◆ **ITEMS**
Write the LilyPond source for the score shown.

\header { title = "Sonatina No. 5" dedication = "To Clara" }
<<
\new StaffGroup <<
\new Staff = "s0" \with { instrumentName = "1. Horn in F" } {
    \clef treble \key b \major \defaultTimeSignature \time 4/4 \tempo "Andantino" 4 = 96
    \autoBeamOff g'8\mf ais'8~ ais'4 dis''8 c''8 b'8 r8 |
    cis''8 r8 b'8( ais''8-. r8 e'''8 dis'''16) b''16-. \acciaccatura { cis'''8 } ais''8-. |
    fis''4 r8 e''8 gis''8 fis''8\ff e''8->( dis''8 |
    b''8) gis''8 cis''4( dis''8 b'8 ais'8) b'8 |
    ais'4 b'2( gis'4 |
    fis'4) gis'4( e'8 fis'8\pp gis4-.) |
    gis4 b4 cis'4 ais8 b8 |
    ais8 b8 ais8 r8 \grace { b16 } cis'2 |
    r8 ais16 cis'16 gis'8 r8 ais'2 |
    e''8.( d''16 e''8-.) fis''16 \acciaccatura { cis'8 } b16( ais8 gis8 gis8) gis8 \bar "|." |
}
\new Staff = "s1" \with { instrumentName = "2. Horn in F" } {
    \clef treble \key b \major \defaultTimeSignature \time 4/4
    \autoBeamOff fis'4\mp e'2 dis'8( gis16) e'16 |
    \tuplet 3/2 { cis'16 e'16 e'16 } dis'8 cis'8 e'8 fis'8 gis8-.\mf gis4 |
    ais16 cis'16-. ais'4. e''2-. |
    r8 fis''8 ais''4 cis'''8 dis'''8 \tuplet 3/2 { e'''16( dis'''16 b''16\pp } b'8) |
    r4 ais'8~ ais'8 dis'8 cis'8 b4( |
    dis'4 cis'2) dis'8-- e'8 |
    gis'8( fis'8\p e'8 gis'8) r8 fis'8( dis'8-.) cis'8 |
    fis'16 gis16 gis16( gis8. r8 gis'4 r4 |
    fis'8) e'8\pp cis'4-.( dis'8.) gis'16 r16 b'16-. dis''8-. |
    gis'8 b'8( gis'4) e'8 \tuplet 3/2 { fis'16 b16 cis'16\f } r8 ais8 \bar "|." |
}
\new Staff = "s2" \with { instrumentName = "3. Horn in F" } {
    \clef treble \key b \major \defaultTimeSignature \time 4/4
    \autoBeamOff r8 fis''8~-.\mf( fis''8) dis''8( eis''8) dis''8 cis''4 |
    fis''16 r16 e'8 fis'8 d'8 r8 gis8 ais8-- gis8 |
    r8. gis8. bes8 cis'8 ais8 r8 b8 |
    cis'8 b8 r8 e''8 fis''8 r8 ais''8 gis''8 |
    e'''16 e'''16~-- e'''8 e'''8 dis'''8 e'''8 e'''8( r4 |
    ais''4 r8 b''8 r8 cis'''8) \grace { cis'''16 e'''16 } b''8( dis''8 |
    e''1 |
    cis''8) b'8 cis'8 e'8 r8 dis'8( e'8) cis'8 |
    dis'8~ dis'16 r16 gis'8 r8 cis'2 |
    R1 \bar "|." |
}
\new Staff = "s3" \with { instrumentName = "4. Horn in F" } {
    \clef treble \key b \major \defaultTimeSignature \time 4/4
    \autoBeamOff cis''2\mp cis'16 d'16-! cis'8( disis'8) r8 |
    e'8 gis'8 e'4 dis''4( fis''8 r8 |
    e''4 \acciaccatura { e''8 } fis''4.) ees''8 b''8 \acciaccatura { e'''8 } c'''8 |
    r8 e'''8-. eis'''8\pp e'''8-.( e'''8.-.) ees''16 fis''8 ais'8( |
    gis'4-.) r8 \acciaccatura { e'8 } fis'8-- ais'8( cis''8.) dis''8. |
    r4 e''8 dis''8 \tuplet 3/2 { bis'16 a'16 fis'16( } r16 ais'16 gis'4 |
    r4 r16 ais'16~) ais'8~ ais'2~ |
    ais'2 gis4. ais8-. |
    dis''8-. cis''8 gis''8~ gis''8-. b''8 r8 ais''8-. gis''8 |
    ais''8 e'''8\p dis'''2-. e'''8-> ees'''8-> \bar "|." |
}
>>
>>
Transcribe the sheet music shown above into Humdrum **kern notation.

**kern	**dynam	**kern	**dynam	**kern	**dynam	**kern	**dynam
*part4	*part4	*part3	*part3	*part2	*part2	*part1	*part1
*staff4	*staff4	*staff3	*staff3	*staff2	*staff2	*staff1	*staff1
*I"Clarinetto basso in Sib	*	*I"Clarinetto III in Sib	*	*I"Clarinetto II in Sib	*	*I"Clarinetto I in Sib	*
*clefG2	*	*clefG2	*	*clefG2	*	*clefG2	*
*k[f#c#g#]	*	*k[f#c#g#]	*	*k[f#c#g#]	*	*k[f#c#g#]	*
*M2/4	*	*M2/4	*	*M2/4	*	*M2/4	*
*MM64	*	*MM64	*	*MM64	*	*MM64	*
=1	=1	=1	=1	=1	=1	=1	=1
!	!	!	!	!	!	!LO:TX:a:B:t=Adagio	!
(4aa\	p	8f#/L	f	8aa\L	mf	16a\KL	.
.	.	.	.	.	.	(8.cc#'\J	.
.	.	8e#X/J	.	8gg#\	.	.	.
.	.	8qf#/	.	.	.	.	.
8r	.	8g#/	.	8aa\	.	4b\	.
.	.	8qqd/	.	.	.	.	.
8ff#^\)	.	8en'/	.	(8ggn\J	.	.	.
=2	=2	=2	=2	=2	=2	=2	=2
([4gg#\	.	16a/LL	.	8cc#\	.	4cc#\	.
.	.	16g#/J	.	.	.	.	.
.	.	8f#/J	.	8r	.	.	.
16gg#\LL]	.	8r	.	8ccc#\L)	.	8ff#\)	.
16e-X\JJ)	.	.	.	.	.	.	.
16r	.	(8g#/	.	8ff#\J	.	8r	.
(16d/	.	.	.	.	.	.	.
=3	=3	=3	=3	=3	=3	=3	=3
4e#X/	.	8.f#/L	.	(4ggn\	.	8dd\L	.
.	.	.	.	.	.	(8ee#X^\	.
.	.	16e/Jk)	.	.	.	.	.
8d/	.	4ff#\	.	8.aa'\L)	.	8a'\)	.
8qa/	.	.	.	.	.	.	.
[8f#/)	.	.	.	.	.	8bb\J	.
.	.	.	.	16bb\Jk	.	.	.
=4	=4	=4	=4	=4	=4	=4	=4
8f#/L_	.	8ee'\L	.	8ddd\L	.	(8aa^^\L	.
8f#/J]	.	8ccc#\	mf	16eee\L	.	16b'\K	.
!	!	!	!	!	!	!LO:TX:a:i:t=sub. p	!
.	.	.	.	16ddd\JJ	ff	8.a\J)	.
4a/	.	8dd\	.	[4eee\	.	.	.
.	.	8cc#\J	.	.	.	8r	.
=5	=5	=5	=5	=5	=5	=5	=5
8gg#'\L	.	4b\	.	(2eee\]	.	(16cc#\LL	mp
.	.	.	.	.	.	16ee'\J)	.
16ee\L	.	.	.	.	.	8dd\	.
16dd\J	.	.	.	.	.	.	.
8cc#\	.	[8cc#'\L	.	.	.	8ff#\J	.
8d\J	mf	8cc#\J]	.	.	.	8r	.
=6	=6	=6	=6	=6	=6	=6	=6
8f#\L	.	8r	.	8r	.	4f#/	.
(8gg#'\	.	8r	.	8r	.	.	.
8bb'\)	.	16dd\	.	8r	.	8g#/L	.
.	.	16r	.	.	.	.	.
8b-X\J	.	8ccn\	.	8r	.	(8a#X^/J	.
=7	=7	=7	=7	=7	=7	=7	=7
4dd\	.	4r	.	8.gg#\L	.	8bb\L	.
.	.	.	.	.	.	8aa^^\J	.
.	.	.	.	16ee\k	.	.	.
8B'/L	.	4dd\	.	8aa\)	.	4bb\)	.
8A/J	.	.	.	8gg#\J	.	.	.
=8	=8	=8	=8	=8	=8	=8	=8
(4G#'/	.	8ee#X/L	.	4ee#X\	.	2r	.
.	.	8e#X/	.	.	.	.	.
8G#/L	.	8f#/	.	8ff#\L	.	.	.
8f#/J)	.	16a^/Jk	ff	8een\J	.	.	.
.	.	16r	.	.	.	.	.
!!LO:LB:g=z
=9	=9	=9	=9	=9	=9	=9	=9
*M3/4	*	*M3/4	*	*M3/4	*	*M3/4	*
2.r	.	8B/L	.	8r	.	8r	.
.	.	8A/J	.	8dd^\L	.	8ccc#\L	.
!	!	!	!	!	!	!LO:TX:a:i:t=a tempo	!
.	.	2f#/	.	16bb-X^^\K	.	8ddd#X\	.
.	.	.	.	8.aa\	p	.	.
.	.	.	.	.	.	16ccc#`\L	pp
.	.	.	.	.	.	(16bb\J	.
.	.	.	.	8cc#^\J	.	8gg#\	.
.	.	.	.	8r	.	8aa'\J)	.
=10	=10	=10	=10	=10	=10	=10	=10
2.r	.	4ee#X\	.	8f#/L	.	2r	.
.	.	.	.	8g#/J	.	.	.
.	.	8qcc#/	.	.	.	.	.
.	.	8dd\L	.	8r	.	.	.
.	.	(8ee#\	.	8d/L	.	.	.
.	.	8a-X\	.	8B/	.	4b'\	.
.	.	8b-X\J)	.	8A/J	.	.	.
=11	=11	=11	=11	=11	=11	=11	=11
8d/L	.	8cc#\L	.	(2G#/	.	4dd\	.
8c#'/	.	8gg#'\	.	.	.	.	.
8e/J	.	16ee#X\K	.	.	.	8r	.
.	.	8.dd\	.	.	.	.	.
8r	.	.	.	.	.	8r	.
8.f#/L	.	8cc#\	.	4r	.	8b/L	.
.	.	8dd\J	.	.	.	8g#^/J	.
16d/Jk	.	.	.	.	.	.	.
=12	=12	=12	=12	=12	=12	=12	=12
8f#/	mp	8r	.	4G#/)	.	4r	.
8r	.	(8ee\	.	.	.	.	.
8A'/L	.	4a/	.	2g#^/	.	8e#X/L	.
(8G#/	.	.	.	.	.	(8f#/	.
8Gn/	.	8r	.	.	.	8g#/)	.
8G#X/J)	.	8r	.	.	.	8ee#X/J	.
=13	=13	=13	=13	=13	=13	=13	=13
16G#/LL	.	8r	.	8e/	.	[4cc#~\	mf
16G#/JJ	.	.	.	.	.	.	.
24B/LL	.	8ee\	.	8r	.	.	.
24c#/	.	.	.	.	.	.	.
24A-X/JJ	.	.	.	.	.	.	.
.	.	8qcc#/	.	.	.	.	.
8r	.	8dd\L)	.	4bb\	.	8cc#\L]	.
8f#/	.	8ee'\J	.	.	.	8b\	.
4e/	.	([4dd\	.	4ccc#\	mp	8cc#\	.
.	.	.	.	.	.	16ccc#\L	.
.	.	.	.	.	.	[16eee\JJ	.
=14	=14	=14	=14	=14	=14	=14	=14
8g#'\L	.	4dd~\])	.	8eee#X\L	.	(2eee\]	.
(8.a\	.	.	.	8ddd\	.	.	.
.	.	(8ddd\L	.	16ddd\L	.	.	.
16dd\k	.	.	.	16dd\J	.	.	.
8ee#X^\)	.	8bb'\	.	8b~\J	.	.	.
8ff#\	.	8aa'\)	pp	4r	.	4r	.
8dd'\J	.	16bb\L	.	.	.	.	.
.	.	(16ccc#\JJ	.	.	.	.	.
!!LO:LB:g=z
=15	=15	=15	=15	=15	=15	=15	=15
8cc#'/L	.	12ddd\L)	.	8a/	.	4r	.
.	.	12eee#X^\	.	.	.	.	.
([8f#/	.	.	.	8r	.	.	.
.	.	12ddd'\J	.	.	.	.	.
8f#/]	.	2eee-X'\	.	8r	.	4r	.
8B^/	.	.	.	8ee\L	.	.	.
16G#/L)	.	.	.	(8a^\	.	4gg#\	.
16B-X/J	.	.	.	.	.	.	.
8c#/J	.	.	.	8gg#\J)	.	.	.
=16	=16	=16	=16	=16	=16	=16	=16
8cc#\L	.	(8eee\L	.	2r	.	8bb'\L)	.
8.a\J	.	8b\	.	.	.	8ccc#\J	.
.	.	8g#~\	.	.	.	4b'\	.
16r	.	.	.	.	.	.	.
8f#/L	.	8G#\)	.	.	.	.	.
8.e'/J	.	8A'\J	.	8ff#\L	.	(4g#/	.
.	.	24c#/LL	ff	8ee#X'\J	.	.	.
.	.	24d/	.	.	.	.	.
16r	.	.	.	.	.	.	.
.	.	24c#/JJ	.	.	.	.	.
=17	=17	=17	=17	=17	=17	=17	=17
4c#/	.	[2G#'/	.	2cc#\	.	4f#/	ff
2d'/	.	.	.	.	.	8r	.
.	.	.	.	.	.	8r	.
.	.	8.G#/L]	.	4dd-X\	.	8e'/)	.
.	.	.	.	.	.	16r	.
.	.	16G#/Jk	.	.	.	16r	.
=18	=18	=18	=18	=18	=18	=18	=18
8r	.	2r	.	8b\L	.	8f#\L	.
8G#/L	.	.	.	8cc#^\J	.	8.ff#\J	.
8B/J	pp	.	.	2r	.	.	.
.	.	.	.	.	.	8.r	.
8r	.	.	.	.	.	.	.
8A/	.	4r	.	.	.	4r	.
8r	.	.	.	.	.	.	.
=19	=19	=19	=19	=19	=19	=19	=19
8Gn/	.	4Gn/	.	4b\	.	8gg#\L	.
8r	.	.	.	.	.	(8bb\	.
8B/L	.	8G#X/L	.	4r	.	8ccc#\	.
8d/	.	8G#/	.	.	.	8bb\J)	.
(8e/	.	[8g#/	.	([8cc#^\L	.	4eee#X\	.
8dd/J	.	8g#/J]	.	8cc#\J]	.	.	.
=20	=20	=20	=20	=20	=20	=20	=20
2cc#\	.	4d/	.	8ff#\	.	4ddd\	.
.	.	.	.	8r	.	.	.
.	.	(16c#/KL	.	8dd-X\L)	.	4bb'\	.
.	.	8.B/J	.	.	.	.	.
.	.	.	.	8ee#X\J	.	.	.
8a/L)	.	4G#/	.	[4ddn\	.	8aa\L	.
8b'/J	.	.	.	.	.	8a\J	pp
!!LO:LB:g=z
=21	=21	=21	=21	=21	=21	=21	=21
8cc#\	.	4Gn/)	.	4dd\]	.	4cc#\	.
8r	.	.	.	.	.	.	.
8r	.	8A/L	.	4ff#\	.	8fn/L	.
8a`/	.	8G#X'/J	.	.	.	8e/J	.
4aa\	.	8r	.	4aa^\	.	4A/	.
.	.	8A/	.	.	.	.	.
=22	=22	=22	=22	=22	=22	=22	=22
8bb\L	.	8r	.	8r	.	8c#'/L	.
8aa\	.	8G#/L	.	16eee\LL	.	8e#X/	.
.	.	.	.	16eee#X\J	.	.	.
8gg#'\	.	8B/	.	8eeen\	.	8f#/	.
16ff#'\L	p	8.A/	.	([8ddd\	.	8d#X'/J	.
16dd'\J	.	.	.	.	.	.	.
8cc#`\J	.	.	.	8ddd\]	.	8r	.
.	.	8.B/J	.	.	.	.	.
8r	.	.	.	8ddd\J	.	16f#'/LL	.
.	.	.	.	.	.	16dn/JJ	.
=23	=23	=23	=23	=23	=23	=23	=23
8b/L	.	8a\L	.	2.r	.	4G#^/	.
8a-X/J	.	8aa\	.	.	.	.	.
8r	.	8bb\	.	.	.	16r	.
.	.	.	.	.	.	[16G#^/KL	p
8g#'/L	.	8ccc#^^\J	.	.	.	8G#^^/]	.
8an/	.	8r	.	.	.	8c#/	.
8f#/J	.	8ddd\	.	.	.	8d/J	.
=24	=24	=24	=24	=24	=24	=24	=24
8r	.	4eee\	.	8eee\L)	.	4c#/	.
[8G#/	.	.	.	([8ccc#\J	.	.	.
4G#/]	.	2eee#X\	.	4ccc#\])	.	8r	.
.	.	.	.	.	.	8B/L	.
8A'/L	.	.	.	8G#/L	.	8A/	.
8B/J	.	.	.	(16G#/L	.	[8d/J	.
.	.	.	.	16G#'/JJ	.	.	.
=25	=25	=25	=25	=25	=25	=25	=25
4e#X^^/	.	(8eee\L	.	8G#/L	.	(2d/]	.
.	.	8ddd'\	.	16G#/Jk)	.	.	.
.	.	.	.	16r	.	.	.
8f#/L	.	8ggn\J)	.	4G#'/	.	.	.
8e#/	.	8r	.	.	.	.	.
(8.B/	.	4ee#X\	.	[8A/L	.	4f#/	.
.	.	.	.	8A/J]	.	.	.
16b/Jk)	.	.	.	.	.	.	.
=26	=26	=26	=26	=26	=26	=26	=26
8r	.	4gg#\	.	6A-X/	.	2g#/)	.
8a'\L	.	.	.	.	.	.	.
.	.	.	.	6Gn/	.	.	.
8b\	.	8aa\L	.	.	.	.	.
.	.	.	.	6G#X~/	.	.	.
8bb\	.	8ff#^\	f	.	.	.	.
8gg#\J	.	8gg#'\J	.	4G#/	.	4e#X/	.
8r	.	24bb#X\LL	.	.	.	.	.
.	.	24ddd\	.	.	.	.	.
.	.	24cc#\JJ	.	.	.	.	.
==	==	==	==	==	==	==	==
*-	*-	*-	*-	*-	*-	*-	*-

◆ **WRITTEN PROBLEM**
Collect each line of the material that contains the string "tempo". Case counts, so a line whose only match differs in capitalization does not belong.

◆ **SOLUTION FOR THIS TASK**
    \clef treble \key b \major \defaultTimeSignature \time 4/4 \tempo "Andantino" 4 = 96
!	!	!	!	!	!	!LO:TX:a:i:t=a tempo	!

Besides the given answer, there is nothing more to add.